**Exercise brief**:
Repeat only the lines from the one that contains "[318, 354, 430, 455]" through the final line of the listing below, exactly, please, without pictures.

**Record extracts**:
*** Begin section ***
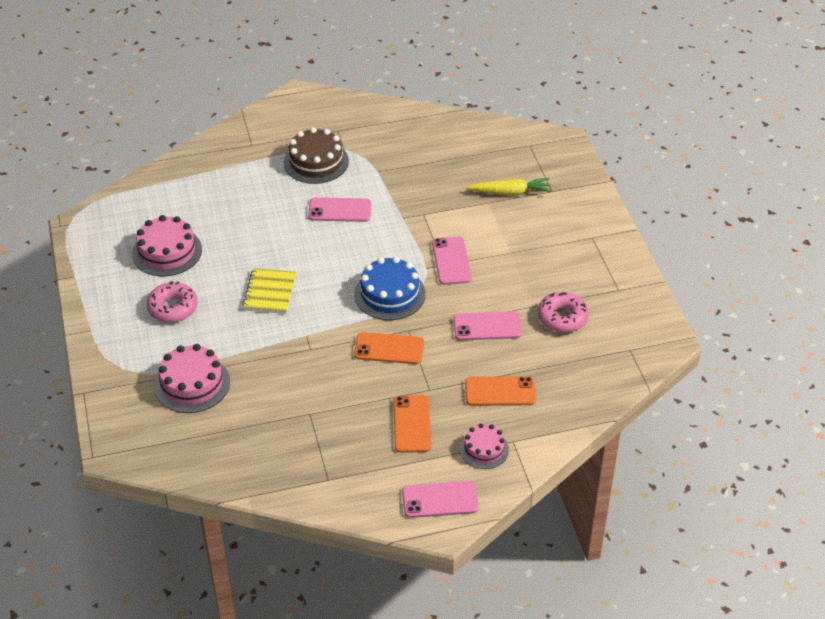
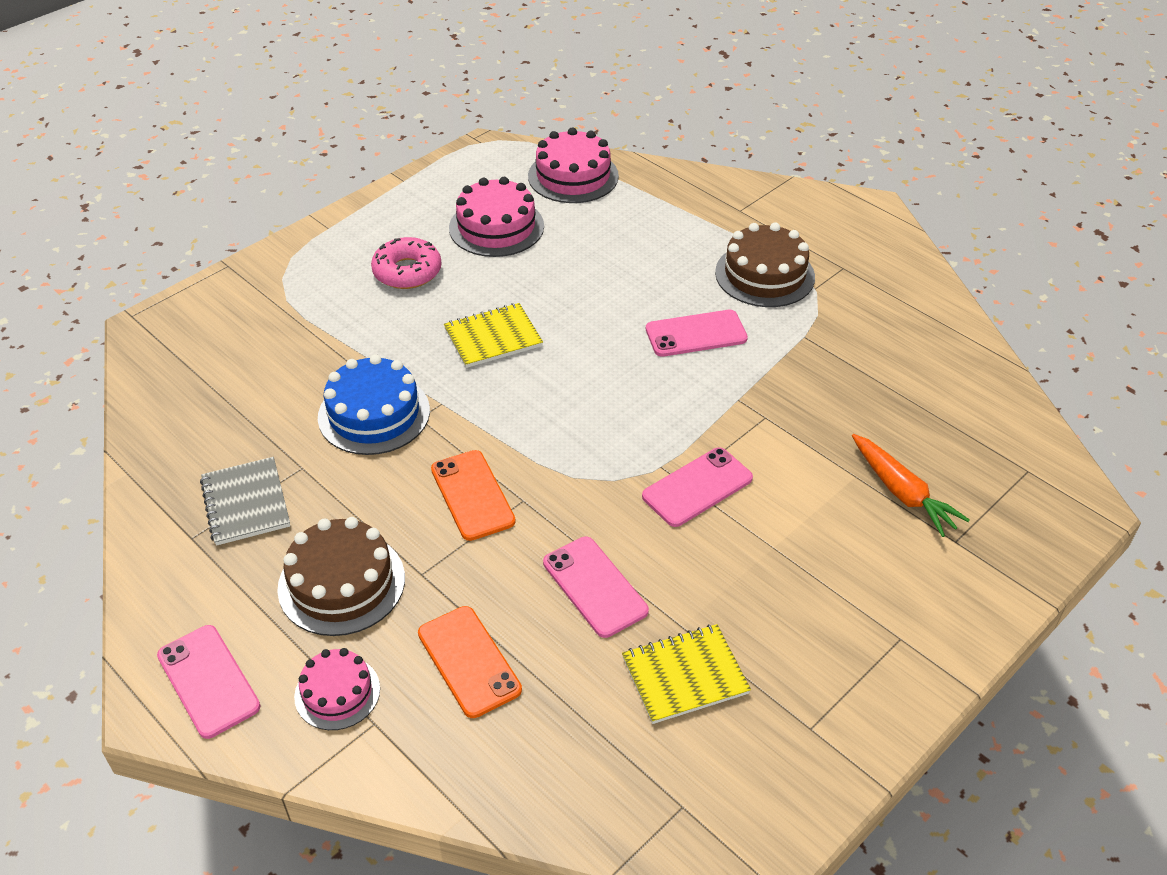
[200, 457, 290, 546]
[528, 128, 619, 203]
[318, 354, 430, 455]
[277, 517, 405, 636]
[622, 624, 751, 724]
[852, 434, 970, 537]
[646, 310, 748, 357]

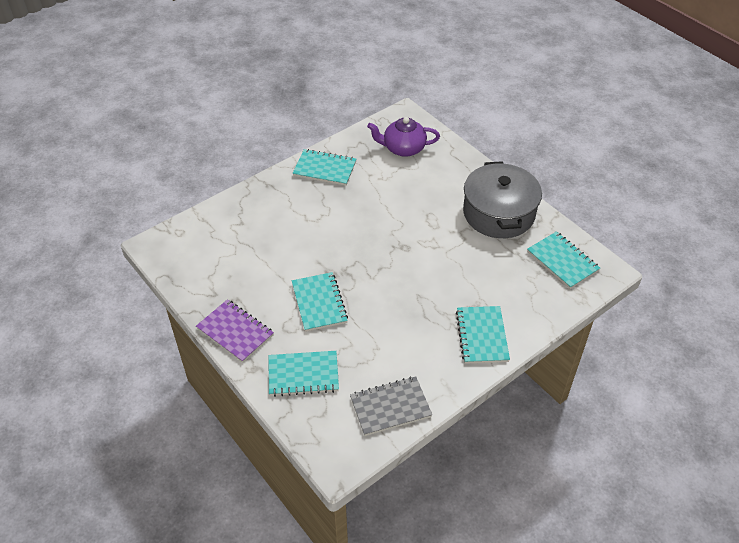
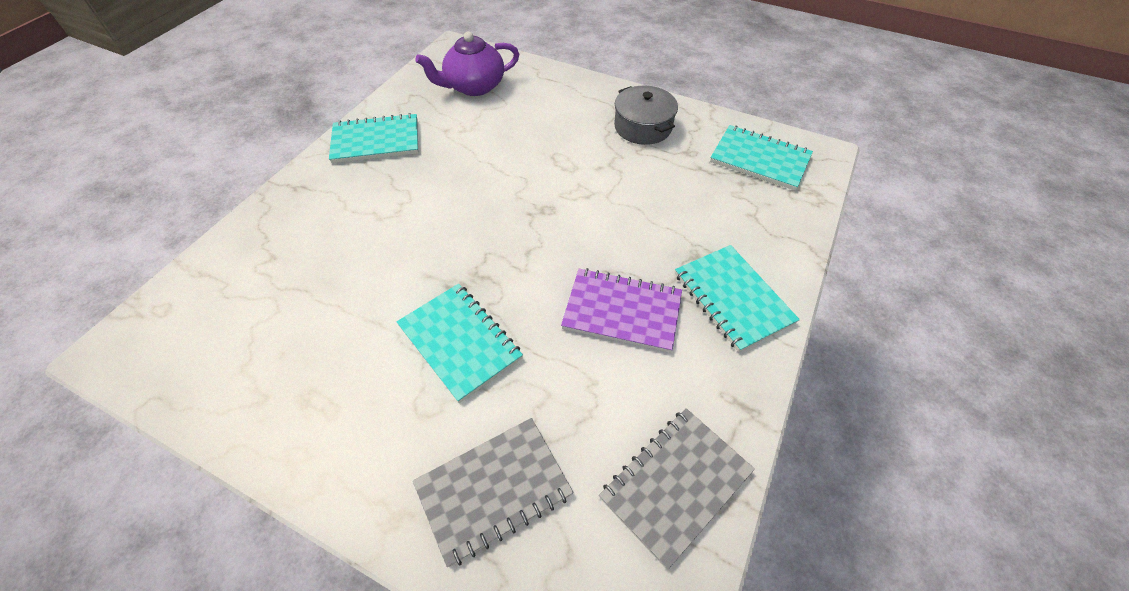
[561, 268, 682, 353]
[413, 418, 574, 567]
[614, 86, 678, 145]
*** End section ***
**Solution to this problem**:
[318, 354, 430, 455]
[277, 517, 405, 636]
[622, 624, 751, 724]
[852, 434, 970, 537]
[646, 310, 748, 357]

[561, 268, 682, 353]
[413, 418, 574, 567]
[614, 86, 678, 145]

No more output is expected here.